> [The task]
Pull out every line in the data that contains the string "repeat", and treat uppercase and lowercase as different.

> [Provided records]

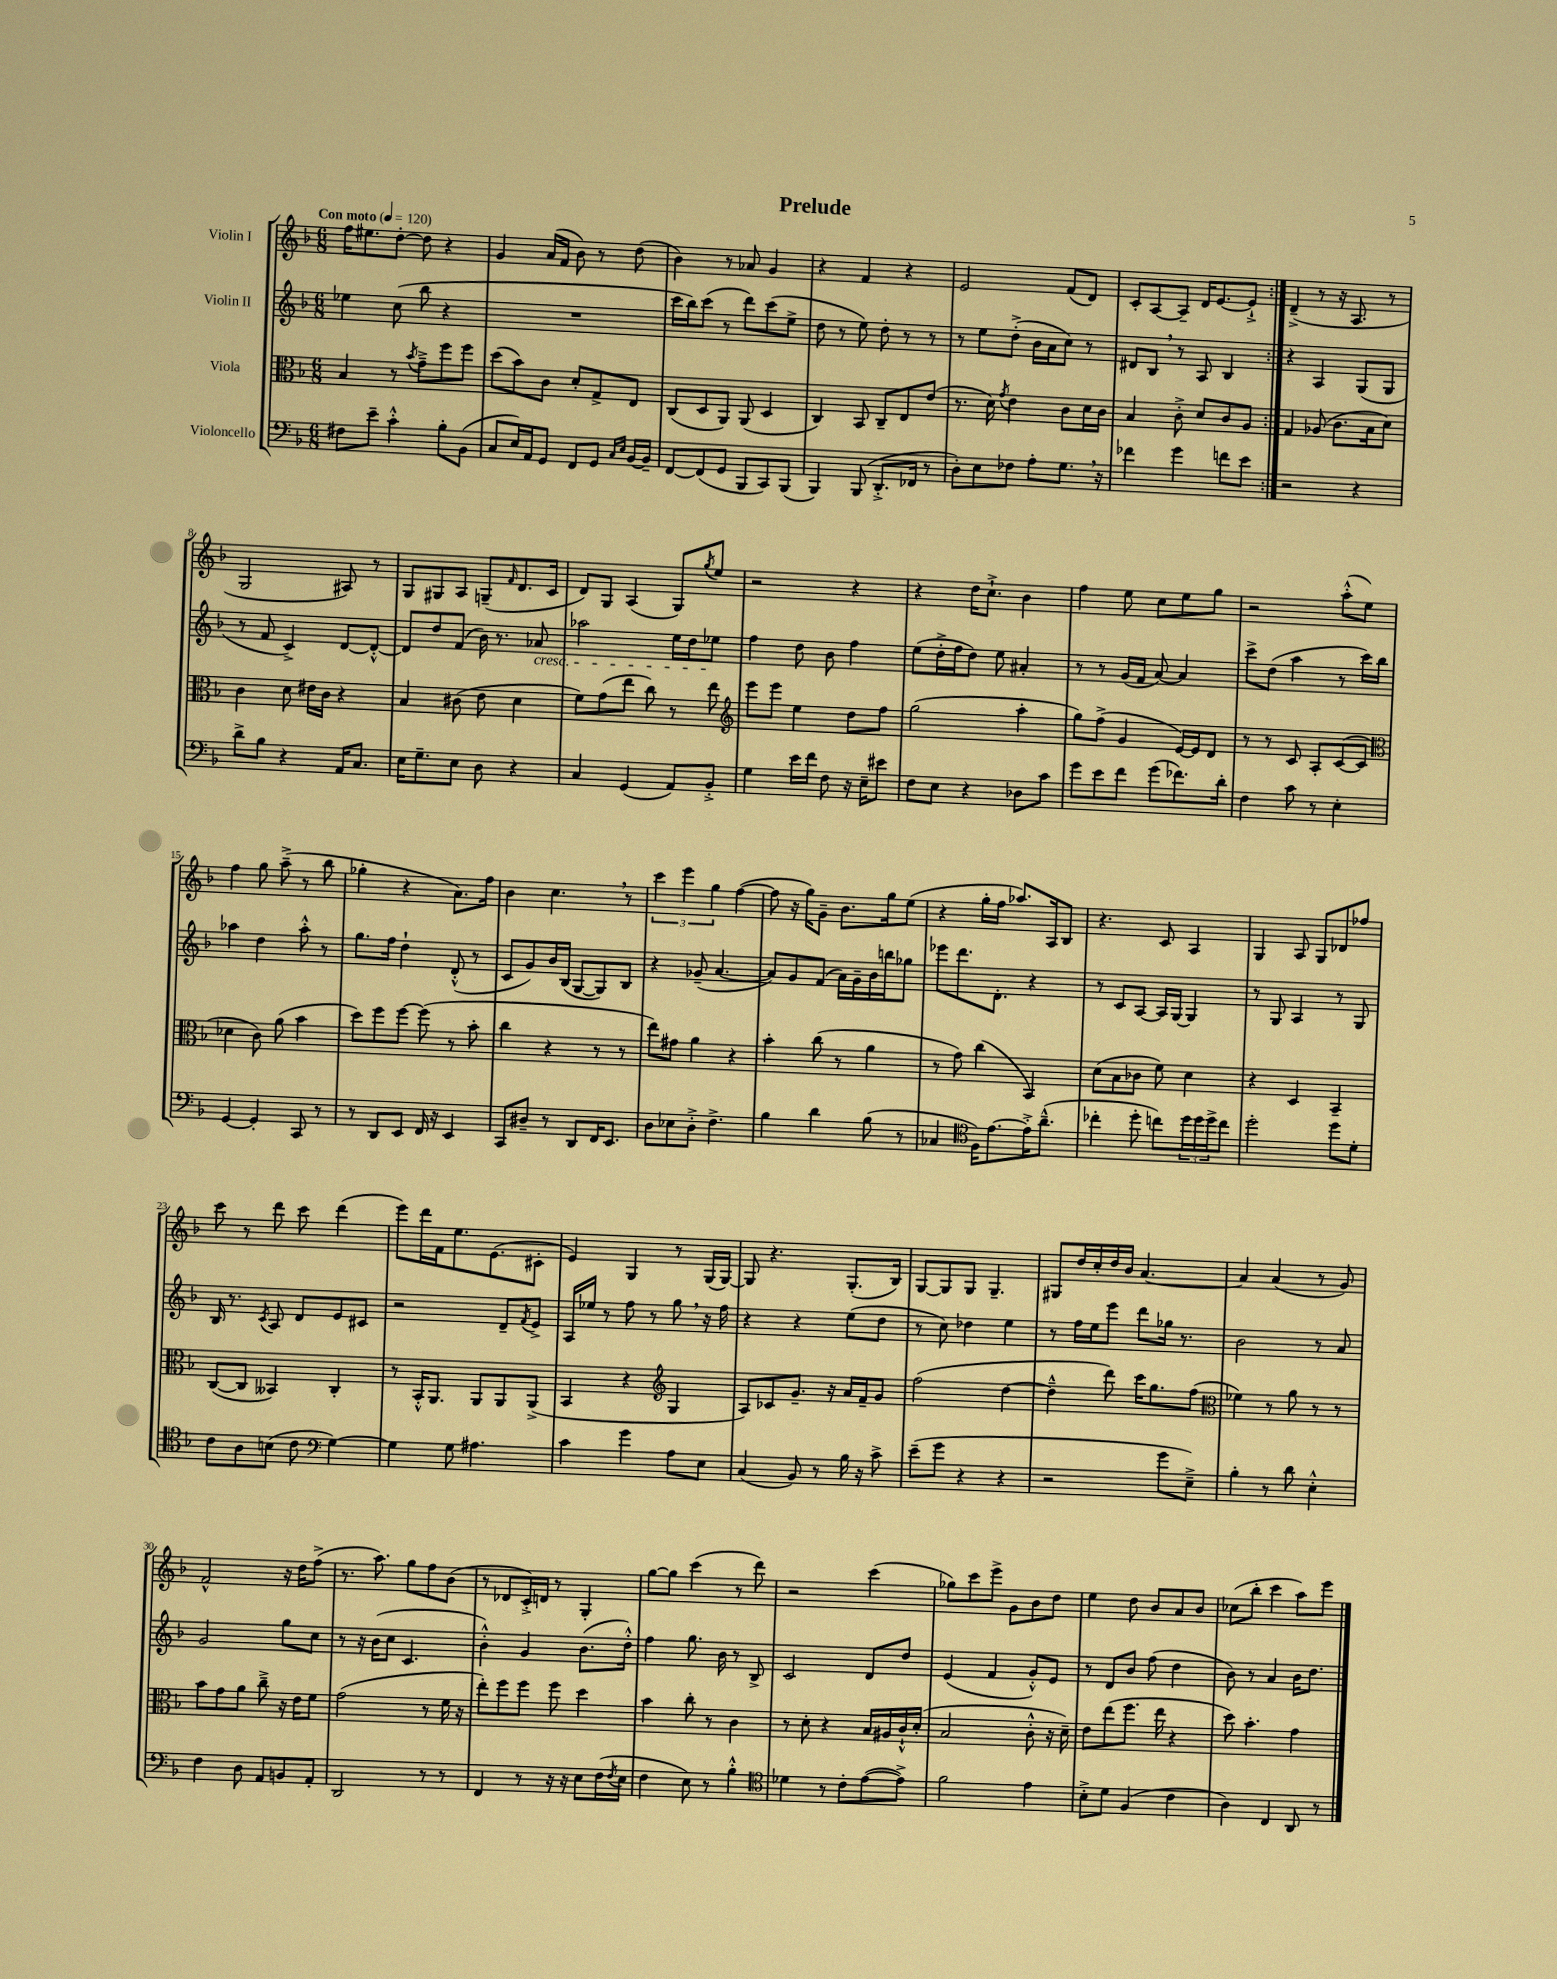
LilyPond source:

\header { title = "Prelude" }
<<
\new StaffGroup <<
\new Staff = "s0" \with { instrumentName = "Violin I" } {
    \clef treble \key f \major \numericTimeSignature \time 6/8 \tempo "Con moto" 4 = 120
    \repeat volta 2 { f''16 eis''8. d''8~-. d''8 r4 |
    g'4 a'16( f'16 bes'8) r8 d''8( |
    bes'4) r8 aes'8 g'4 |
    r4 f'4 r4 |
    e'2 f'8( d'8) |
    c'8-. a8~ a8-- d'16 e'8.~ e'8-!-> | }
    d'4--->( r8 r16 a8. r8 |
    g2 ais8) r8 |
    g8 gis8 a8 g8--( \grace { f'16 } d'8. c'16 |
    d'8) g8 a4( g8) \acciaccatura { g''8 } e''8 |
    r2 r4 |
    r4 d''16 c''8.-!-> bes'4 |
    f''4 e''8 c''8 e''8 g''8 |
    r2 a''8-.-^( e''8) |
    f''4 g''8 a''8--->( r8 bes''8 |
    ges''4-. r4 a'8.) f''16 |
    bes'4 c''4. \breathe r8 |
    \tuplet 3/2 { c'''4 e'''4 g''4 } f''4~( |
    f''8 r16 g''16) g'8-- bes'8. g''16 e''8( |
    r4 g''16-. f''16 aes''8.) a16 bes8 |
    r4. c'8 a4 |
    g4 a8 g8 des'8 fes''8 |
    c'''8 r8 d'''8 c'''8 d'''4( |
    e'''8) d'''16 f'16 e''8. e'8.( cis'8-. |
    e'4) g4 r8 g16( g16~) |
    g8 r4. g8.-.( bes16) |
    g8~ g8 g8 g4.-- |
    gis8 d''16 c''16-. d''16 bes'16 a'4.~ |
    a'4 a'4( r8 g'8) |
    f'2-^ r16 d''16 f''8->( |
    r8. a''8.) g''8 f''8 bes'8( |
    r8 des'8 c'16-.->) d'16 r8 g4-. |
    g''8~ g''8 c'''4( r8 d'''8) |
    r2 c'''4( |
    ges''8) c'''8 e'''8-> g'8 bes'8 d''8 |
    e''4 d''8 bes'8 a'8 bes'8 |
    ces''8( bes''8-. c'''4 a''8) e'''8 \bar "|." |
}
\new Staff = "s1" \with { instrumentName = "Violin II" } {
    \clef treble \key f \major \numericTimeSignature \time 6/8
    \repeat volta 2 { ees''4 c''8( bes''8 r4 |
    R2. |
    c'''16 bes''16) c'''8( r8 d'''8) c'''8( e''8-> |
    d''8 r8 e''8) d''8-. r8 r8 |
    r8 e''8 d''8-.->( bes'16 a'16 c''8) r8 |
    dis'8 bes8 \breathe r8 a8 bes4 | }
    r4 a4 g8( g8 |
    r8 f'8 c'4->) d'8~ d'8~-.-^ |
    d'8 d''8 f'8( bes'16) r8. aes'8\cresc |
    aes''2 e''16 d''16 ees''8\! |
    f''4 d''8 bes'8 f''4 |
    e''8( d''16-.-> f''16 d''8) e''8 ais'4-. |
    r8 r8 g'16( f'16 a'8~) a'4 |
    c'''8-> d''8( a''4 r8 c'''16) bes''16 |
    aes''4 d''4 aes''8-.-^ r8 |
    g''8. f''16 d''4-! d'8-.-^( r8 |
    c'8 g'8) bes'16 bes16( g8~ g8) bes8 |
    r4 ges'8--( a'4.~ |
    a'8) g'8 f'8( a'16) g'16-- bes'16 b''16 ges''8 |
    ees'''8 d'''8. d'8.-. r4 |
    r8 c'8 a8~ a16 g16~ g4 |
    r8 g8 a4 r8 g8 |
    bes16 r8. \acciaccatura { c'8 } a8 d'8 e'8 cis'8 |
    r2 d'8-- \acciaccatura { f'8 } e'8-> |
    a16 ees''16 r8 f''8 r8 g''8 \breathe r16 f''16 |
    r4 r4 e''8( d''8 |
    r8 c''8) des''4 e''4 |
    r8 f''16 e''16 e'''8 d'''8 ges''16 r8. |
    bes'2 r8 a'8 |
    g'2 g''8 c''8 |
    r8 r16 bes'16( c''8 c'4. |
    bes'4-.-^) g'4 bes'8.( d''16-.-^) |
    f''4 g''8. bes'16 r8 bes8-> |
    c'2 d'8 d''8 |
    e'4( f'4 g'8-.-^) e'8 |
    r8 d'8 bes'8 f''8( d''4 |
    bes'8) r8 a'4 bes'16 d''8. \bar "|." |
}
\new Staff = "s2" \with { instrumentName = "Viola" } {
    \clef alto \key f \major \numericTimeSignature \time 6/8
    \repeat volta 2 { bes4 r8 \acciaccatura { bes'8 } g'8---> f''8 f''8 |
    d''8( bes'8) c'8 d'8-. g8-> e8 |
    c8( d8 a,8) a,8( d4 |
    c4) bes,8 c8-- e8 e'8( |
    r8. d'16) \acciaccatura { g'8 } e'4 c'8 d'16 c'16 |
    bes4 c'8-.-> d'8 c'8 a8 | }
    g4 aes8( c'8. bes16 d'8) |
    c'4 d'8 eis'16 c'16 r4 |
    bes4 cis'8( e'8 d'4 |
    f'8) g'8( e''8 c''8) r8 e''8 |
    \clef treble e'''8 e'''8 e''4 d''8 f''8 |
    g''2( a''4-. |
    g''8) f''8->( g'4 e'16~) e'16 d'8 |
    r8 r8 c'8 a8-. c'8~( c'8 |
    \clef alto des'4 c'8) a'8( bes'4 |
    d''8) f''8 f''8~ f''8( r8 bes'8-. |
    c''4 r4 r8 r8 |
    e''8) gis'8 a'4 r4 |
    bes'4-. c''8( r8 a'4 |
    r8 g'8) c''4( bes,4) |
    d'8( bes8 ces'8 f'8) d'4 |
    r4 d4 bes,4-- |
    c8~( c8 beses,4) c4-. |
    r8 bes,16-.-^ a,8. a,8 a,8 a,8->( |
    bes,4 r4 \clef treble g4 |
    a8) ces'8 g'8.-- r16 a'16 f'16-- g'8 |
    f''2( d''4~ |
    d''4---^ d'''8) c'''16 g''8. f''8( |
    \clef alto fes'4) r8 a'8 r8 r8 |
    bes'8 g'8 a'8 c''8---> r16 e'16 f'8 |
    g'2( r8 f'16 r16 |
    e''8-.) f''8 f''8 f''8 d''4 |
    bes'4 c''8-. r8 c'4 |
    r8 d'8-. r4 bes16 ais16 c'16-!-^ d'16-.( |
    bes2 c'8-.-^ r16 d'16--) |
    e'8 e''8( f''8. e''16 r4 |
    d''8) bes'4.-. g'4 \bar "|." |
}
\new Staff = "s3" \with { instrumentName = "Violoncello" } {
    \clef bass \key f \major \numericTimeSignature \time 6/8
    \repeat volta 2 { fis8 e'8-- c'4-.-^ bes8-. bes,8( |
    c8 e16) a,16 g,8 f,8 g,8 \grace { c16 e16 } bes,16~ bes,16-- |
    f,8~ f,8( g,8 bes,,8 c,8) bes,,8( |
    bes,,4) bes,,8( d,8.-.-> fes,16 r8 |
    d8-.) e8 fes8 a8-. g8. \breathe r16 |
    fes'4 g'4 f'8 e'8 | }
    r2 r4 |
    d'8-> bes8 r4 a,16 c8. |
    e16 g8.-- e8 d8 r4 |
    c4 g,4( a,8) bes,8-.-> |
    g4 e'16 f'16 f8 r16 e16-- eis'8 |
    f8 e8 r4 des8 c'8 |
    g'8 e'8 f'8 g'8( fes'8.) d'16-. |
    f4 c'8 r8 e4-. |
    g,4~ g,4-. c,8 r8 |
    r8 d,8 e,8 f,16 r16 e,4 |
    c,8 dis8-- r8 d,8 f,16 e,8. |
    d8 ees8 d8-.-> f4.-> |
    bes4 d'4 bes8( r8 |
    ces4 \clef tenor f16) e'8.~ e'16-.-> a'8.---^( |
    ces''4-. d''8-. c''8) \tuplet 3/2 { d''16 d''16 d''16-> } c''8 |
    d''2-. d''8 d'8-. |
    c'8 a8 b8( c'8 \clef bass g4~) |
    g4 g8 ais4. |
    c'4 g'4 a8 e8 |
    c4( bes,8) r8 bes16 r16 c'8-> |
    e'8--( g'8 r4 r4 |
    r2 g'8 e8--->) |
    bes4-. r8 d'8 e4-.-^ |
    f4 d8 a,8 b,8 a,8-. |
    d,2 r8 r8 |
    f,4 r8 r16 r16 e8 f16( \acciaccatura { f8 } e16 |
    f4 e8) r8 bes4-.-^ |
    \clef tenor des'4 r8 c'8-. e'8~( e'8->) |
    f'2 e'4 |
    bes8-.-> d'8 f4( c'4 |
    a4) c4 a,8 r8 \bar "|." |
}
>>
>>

> [Response for this exercise]
    \repeat volta 2 { f''16 eis''8. d''8~-. d''8 r4 |
    \repeat volta 2 { ees''4 c''8( bes''8 r4 |
    \repeat volta 2 { bes4 r8 \acciaccatura { bes'8 } g'8---> f''8 f''8 |
    \repeat volta 2 { fis8 e'8-- c'4-.-^ bes8-. bes,8( |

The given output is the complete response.